WHAT IS REQUIRED => Pull out each line in the records below that contains the word "Humdrum".

[Excerpt from a data file]
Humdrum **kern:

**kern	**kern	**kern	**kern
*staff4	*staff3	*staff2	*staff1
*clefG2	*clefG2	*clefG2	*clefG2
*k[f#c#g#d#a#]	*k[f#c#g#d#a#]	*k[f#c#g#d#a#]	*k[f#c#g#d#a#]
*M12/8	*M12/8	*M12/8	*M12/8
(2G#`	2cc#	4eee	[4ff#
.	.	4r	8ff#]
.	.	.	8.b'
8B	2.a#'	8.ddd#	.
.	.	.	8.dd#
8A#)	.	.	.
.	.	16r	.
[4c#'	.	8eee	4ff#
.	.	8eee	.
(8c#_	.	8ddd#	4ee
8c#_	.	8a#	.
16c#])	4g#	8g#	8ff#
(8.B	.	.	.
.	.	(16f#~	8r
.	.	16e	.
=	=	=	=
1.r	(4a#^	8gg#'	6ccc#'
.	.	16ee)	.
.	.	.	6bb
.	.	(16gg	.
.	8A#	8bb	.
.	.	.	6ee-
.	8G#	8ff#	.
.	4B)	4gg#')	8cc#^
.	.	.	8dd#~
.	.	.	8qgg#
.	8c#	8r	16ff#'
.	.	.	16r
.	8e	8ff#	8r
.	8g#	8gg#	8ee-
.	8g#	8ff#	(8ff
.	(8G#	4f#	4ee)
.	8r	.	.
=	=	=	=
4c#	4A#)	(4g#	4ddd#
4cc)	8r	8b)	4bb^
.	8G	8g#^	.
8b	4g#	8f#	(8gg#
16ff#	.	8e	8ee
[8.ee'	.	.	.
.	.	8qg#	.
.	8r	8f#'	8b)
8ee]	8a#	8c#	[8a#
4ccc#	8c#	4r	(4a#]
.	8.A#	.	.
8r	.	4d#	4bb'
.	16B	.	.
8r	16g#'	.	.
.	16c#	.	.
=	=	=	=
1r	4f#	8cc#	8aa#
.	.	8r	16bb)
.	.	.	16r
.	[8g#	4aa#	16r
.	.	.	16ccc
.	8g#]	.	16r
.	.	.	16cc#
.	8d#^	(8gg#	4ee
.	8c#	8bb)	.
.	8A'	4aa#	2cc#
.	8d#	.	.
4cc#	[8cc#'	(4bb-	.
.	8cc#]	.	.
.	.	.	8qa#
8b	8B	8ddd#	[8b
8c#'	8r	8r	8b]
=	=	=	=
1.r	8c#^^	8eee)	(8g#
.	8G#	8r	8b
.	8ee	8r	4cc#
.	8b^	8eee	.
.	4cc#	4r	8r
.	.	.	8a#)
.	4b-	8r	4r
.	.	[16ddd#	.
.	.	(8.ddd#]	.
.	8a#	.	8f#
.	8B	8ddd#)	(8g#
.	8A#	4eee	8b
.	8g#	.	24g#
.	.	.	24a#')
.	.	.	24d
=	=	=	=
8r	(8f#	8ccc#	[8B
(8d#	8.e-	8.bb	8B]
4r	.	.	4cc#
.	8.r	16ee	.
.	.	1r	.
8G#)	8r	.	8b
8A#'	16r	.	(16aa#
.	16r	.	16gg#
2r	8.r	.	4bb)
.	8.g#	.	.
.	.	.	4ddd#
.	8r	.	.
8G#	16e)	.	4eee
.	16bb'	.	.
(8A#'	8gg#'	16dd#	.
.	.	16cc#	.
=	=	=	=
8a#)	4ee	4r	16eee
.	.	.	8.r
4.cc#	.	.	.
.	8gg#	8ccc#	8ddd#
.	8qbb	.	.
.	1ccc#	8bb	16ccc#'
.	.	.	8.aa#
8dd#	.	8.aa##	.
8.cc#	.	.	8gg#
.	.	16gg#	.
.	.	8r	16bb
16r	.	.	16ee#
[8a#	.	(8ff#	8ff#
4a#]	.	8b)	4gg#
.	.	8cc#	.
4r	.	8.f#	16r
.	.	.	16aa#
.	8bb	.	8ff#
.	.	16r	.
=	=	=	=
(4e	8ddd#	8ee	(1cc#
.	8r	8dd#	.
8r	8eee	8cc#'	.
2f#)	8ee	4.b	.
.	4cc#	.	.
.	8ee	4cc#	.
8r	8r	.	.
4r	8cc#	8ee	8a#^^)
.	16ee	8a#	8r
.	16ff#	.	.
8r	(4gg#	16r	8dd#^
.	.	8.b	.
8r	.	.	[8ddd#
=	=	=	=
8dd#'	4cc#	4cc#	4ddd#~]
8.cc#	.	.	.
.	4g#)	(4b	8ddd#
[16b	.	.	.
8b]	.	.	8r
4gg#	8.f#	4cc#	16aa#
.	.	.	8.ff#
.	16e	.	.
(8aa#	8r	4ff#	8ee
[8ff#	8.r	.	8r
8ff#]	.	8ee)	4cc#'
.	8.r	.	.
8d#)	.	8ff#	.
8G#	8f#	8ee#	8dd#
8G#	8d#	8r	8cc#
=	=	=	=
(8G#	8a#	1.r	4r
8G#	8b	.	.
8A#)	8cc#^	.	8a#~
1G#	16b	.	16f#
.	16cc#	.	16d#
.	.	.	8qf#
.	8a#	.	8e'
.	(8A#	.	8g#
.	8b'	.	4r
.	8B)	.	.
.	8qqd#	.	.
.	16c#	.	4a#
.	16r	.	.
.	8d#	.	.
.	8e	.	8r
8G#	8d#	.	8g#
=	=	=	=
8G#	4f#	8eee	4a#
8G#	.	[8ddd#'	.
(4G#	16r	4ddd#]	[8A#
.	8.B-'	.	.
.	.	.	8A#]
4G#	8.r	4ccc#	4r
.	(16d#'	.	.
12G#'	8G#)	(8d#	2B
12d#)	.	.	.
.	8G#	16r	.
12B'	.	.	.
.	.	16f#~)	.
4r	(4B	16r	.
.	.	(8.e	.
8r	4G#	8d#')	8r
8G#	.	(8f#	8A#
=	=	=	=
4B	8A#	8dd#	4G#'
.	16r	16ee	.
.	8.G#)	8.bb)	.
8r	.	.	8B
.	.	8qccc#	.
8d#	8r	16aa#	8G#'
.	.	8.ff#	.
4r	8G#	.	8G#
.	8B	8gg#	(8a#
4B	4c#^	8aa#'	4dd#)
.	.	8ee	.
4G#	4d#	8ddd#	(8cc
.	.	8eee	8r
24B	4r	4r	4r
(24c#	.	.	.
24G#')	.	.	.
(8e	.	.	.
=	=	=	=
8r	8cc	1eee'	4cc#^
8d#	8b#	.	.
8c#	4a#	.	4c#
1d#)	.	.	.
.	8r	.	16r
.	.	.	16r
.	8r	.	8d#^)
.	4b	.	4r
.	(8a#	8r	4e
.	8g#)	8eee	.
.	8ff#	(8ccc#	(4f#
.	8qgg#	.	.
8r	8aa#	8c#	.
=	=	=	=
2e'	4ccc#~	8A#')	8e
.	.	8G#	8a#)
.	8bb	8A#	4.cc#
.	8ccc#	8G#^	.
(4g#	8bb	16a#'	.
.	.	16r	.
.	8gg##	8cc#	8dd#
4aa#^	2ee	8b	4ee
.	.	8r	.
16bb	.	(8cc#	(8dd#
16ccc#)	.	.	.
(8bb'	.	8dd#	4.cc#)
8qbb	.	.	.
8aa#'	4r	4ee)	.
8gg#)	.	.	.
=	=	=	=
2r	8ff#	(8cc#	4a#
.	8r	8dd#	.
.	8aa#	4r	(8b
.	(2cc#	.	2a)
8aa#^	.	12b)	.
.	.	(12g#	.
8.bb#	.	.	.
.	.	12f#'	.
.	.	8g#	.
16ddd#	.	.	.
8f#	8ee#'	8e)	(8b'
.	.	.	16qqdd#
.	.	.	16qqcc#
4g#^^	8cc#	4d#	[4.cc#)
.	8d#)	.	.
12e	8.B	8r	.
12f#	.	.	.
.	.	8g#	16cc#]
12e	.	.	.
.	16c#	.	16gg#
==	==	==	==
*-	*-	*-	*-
--
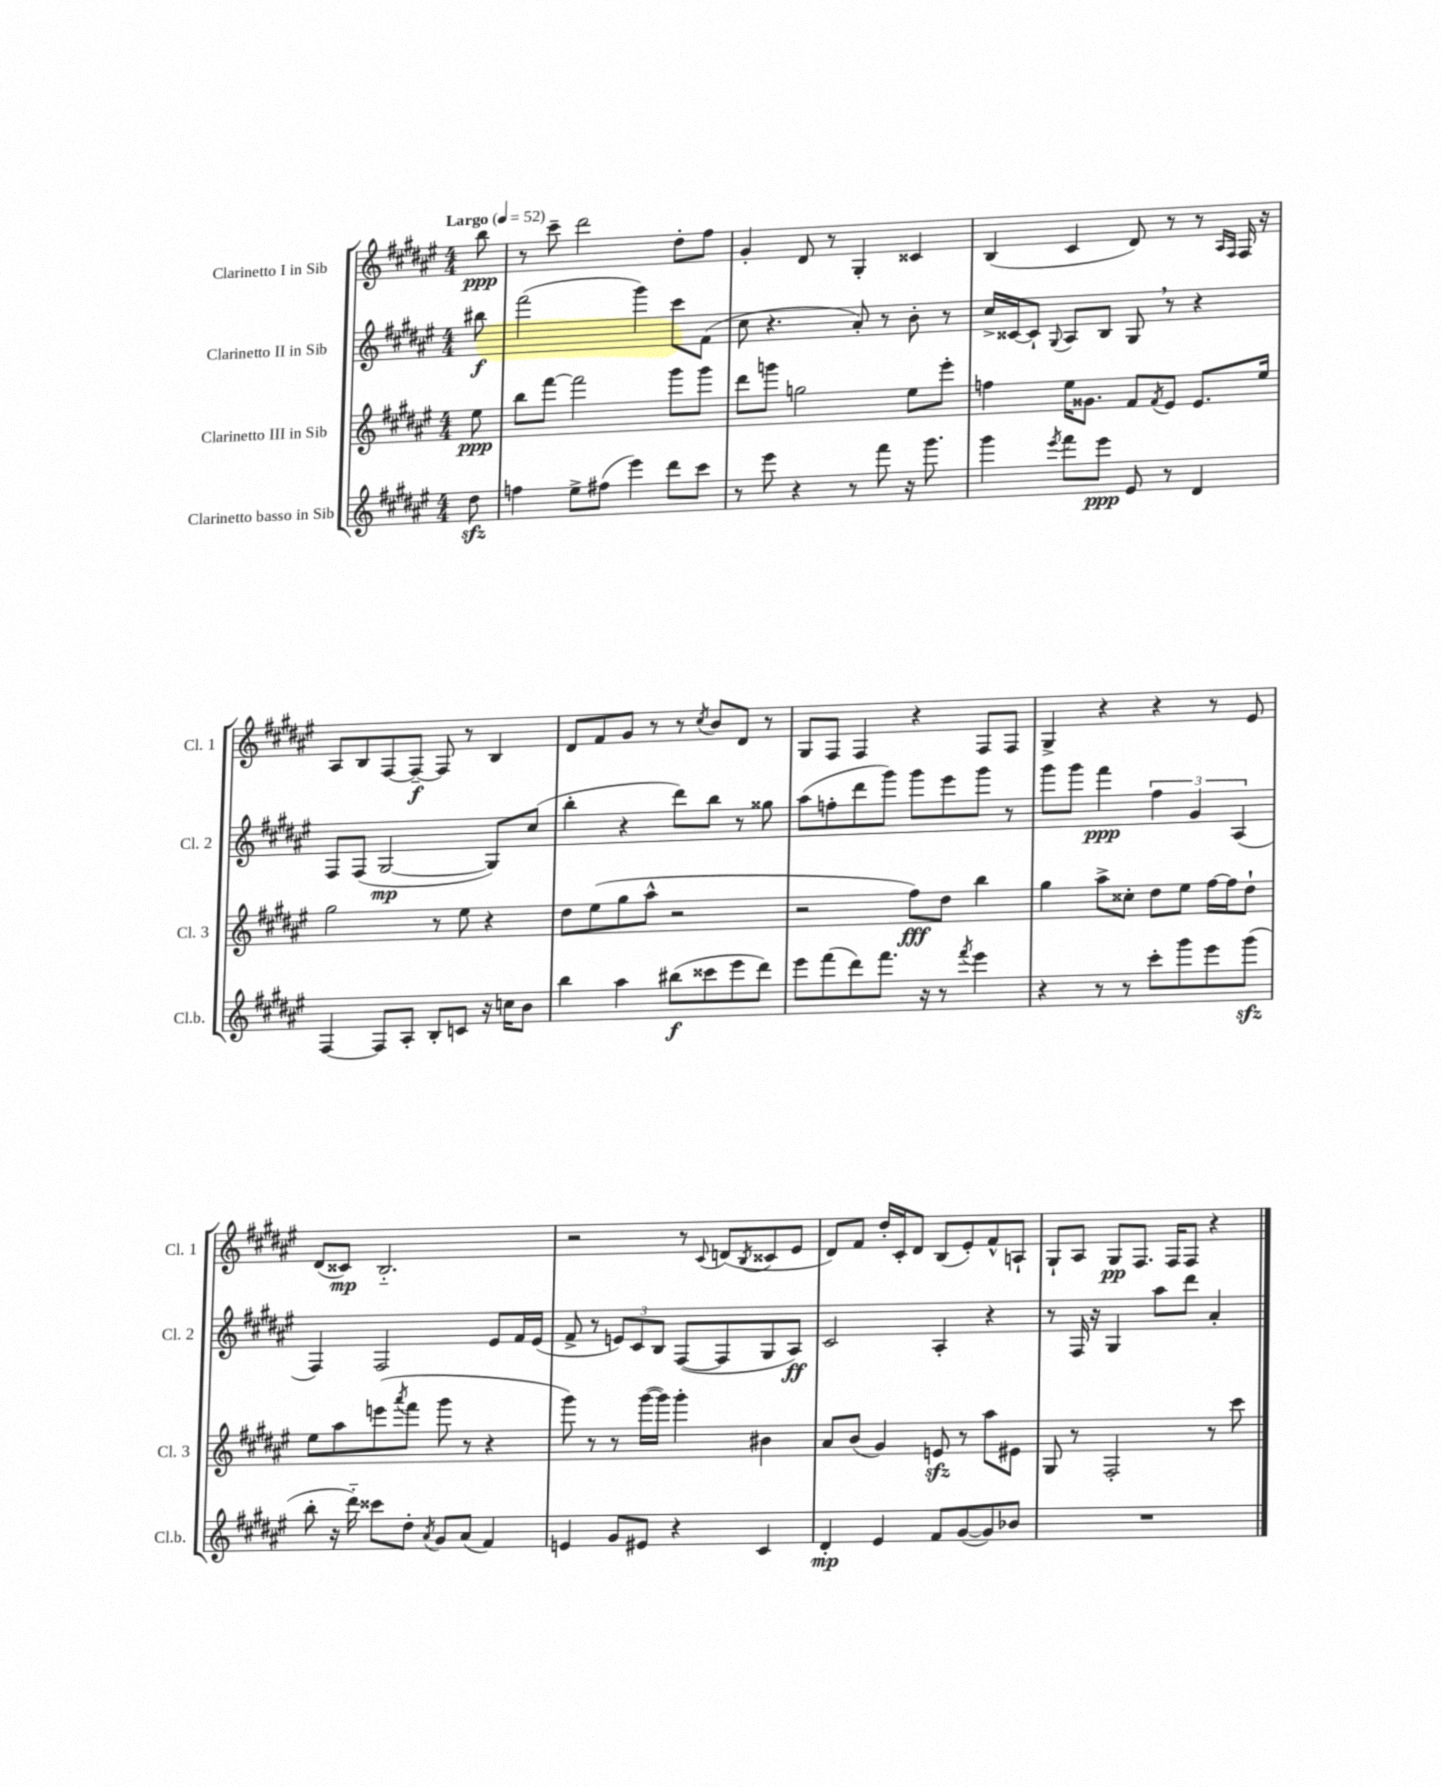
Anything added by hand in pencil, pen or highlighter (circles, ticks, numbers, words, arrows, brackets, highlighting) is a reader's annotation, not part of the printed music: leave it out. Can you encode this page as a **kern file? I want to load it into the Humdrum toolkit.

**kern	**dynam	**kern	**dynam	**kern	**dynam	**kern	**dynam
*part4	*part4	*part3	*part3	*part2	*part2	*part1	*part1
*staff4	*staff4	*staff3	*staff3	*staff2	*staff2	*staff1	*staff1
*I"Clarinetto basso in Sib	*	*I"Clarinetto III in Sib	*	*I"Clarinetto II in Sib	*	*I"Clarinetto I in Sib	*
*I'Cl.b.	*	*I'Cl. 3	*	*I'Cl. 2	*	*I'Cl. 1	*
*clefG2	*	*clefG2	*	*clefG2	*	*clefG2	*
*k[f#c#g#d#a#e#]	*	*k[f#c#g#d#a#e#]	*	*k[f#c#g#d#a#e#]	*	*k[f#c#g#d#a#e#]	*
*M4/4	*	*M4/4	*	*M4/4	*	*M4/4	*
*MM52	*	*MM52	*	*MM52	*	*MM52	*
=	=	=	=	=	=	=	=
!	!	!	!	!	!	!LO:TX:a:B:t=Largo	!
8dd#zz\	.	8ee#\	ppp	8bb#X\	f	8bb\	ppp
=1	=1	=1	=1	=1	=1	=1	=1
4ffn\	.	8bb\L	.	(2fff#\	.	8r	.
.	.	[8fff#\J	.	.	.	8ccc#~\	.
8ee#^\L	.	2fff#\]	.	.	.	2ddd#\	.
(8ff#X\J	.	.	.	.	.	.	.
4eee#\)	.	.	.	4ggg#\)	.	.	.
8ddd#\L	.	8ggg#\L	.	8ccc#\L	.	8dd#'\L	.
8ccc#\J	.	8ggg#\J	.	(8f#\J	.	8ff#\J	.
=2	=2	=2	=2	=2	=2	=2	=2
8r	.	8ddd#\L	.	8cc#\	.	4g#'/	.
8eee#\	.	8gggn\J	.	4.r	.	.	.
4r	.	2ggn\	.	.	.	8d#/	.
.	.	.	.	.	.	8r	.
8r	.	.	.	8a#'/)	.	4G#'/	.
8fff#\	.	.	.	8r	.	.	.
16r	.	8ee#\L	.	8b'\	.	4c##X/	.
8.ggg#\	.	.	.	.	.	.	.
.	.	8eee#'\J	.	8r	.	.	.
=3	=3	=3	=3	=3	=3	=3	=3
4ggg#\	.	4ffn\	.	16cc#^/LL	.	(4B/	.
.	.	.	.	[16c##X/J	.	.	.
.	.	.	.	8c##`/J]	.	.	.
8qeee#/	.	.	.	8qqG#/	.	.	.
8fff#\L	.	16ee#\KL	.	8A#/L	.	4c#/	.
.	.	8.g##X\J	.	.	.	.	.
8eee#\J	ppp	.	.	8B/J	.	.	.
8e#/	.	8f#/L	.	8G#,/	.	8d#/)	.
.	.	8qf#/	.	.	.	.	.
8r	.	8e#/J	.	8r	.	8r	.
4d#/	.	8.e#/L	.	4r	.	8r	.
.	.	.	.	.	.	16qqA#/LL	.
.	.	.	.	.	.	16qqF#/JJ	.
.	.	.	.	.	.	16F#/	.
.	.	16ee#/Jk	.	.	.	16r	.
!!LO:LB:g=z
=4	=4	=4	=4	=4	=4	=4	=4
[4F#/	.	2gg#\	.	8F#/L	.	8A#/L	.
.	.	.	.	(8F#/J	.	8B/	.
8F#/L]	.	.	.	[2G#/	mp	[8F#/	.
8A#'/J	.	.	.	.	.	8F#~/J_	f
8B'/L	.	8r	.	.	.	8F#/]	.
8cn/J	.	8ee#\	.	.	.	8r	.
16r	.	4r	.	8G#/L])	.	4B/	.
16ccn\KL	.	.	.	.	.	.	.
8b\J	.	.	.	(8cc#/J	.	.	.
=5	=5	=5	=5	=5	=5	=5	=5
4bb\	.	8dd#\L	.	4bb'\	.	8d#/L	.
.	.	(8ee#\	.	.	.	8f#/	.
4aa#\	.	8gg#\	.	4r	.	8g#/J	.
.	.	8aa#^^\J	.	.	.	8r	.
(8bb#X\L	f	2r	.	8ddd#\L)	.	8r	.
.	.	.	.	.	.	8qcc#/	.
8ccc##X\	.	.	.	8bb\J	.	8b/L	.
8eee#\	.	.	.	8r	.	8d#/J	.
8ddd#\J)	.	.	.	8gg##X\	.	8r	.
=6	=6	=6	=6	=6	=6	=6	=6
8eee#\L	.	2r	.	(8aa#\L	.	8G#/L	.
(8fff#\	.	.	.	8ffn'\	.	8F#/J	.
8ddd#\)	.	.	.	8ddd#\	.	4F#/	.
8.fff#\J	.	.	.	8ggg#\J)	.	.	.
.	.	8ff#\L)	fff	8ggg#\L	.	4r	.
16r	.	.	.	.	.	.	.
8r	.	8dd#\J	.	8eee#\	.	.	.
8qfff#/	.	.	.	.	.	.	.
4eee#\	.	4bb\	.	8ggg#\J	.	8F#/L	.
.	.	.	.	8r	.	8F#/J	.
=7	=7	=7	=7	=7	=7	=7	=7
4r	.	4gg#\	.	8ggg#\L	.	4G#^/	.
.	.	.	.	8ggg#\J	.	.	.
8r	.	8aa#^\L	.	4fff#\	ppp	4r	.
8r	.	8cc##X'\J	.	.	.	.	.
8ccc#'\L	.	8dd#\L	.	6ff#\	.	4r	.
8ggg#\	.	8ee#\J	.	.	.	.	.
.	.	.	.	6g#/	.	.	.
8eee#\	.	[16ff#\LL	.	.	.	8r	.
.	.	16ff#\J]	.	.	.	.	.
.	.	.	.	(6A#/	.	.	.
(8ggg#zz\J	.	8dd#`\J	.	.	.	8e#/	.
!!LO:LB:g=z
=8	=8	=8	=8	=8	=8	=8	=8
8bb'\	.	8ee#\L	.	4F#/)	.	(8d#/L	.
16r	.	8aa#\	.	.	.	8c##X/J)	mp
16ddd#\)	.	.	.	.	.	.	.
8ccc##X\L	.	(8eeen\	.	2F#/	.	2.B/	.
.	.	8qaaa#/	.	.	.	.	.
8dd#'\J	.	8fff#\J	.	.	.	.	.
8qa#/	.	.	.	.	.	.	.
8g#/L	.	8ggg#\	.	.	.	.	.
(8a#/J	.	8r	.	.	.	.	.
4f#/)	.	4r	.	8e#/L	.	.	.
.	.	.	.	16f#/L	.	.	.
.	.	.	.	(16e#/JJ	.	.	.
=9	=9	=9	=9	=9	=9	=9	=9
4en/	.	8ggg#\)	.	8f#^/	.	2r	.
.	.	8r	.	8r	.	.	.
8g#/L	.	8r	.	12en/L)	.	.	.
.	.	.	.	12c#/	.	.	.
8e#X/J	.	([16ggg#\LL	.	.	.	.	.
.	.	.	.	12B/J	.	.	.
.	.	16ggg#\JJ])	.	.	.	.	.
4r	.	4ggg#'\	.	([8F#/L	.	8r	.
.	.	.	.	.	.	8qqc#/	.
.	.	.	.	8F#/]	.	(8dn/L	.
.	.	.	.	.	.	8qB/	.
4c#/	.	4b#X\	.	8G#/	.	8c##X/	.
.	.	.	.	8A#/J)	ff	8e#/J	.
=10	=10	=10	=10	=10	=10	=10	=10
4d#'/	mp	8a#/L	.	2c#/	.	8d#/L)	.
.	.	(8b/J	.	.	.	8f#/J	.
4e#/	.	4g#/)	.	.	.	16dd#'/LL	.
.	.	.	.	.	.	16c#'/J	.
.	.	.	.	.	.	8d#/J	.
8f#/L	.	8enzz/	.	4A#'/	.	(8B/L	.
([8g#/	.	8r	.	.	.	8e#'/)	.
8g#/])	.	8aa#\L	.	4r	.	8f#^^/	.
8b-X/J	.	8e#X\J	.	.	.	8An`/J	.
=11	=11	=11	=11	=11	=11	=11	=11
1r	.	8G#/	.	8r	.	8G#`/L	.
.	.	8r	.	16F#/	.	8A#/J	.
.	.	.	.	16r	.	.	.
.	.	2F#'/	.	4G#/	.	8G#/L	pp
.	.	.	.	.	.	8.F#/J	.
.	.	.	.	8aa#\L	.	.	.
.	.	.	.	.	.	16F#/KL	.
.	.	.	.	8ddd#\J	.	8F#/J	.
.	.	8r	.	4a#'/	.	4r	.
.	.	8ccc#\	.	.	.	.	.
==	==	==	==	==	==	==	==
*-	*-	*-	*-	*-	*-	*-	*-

COMPLETE ANSWER =>
Humdrum **kern:
Anything added by hand in pencil, pen or highlighter (circles, ticks, numbers, words, arrows, brackets, highlighting) is a reader's annotation, not part of the printed music: leave it out. Can you encode this page as a **kern file? I want to load it into the Humdrum toolkit.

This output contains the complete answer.